Collected data entries:
%%
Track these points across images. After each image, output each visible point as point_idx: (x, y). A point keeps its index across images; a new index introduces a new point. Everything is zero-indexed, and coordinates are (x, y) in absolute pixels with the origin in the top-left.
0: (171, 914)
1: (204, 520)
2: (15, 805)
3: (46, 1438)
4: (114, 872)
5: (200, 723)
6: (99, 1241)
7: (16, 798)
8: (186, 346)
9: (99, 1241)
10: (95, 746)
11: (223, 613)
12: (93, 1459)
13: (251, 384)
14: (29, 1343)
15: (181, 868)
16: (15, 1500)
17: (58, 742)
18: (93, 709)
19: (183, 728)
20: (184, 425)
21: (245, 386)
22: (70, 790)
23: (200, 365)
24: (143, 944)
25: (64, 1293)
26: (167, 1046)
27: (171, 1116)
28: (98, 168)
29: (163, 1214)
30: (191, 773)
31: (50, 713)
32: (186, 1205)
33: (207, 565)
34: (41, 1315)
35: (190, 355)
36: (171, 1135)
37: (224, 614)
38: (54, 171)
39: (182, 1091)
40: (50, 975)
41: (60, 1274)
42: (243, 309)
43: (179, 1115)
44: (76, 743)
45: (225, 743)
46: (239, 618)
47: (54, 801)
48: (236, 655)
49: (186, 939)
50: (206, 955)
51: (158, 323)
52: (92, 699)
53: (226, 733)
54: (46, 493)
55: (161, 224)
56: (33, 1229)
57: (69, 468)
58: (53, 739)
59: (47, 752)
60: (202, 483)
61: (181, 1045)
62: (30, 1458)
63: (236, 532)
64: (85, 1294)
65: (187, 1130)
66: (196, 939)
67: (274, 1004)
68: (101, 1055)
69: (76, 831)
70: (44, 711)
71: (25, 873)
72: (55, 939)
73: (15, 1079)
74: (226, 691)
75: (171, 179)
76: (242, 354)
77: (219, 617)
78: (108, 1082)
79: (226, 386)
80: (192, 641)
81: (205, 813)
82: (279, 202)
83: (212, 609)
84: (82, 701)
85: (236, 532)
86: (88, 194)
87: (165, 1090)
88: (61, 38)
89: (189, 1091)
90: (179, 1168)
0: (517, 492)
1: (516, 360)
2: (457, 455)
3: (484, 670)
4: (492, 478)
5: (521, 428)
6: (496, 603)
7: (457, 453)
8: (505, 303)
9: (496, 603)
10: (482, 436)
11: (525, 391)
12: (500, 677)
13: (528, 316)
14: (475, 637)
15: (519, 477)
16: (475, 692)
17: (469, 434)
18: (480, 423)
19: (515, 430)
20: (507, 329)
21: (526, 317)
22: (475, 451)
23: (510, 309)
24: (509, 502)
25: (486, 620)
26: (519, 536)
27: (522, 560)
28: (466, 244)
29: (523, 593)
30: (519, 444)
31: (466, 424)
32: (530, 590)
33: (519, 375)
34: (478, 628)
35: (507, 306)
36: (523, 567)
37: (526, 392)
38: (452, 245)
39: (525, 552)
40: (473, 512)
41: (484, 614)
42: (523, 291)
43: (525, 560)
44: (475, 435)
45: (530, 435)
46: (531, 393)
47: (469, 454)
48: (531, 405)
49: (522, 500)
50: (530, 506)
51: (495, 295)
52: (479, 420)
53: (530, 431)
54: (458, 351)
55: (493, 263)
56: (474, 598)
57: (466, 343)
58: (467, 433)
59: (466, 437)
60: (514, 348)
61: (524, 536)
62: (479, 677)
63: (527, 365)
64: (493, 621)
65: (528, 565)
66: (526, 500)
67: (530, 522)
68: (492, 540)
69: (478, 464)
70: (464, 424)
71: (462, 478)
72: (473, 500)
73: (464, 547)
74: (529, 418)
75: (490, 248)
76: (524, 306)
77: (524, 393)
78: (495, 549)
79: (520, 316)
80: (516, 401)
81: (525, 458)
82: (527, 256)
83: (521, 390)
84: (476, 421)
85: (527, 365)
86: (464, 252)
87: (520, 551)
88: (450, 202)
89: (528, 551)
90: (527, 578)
%%
Required work:
Count the lines of the material above that contain the string "index", treating uppercase and lowercase as different, and give only the number.

The result:
1